Problem requirements: For each line in the data below that holds "none", return a copy.

Input data:
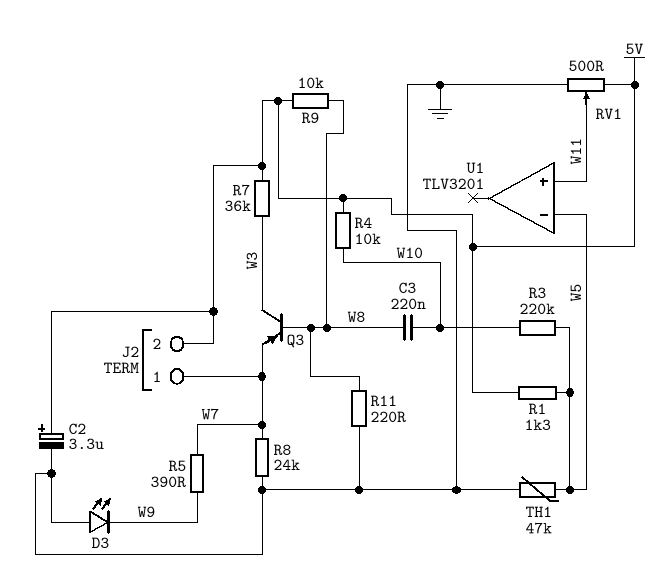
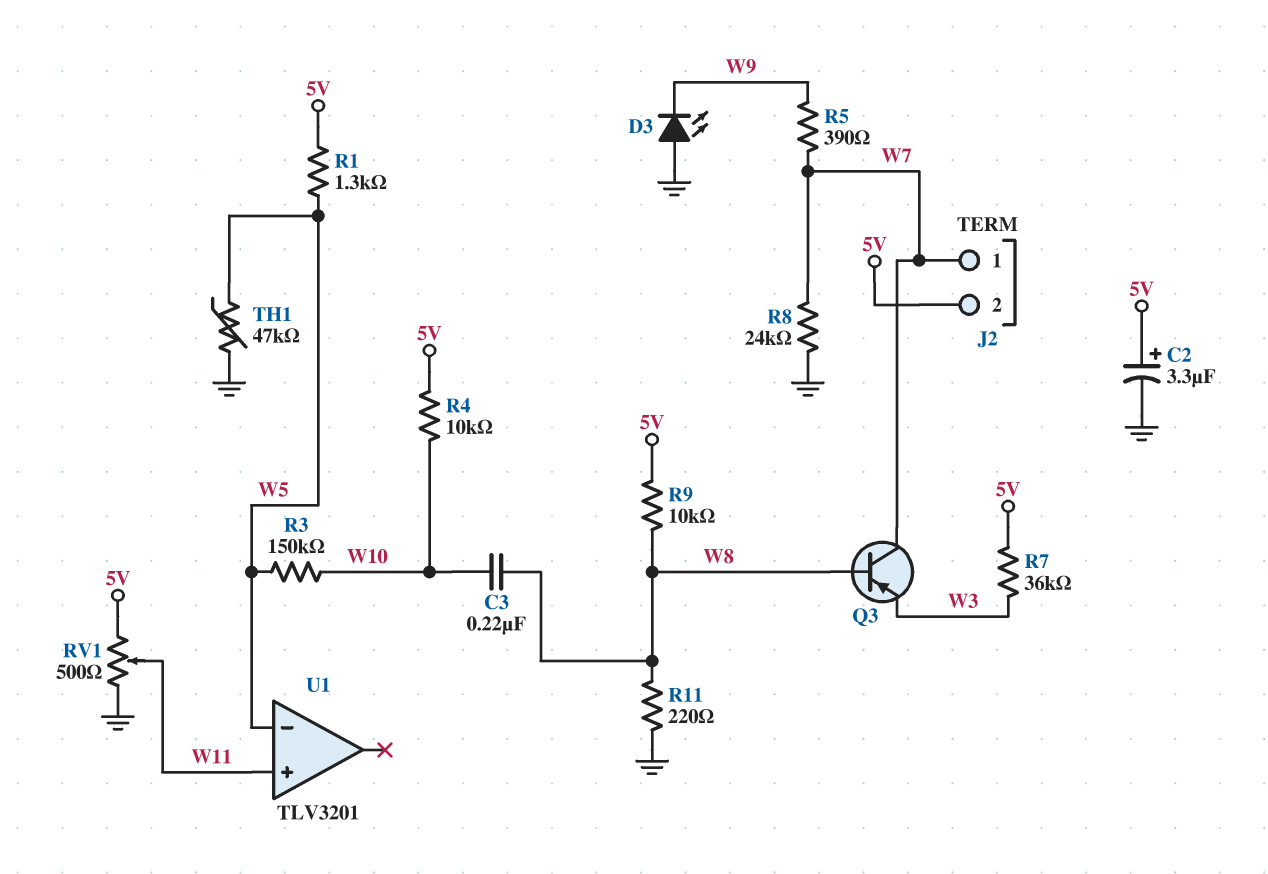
Q3: PNP (B W8, C W3, E W7) -> PNP (B W8, C W7, E W3)
R3: 220k (W5, W10) -> 150k (W5, W10)

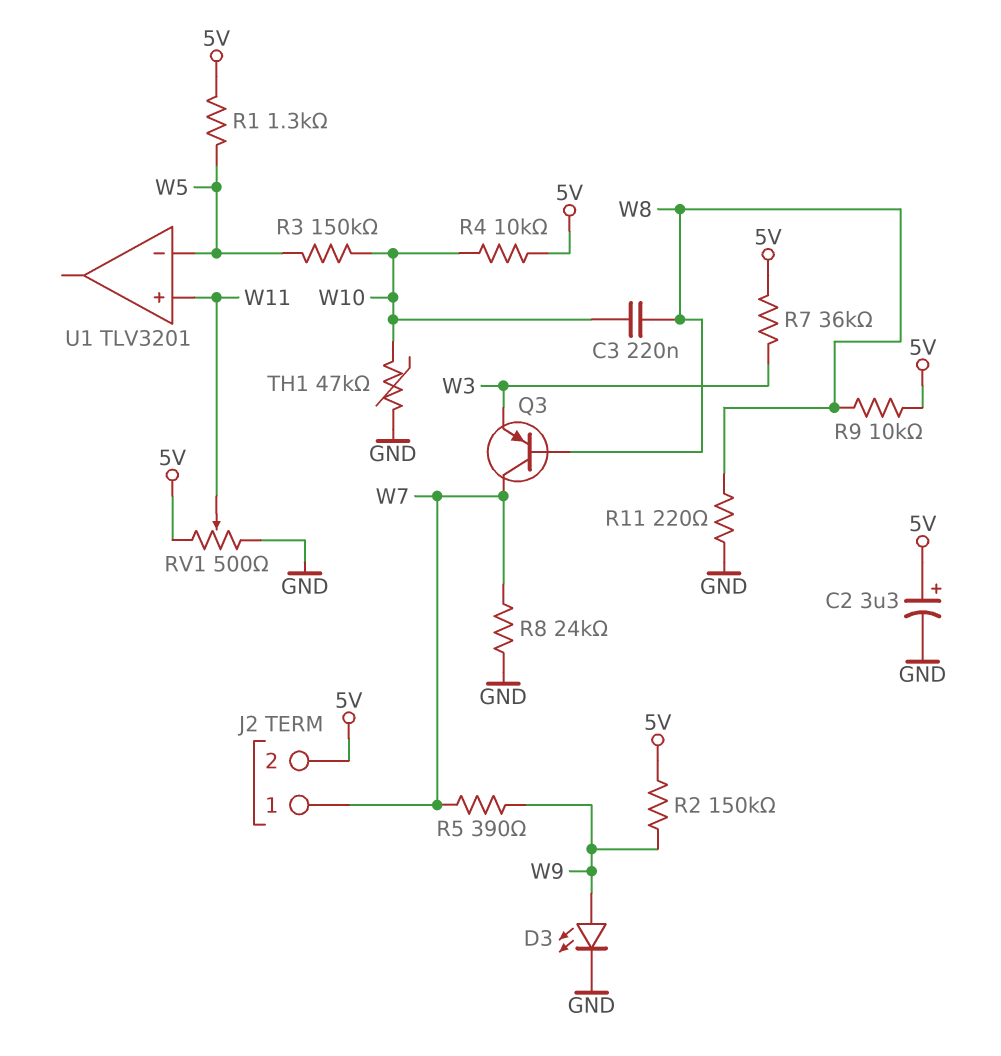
D3: LED (A GND, K W9) -> LED (A W9, K GND)
R2: none -> 150k (5V, W9)
TH1: 47k (GND, W5) -> 47k (GND, W10)

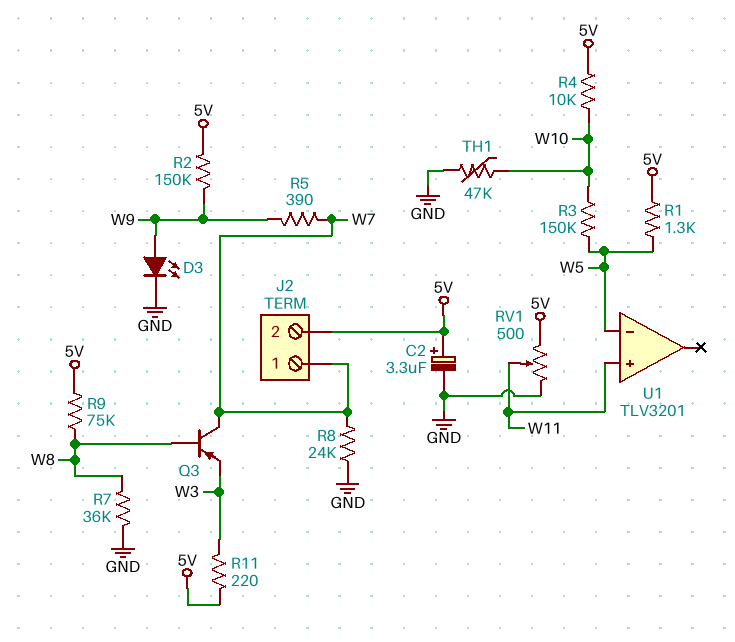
C3: 220nF (W8, W10) -> none
R7: 36k (5V, W3) -> 36k (GND, W8)
R9: 10k (5V, W8) -> 75k (5V, W8)
R11: 220 (GND, W8) -> 220 (5V, W3)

Answer:
R2: none -> 150k (5V, W9)
C3: 220nF (W8, W10) -> none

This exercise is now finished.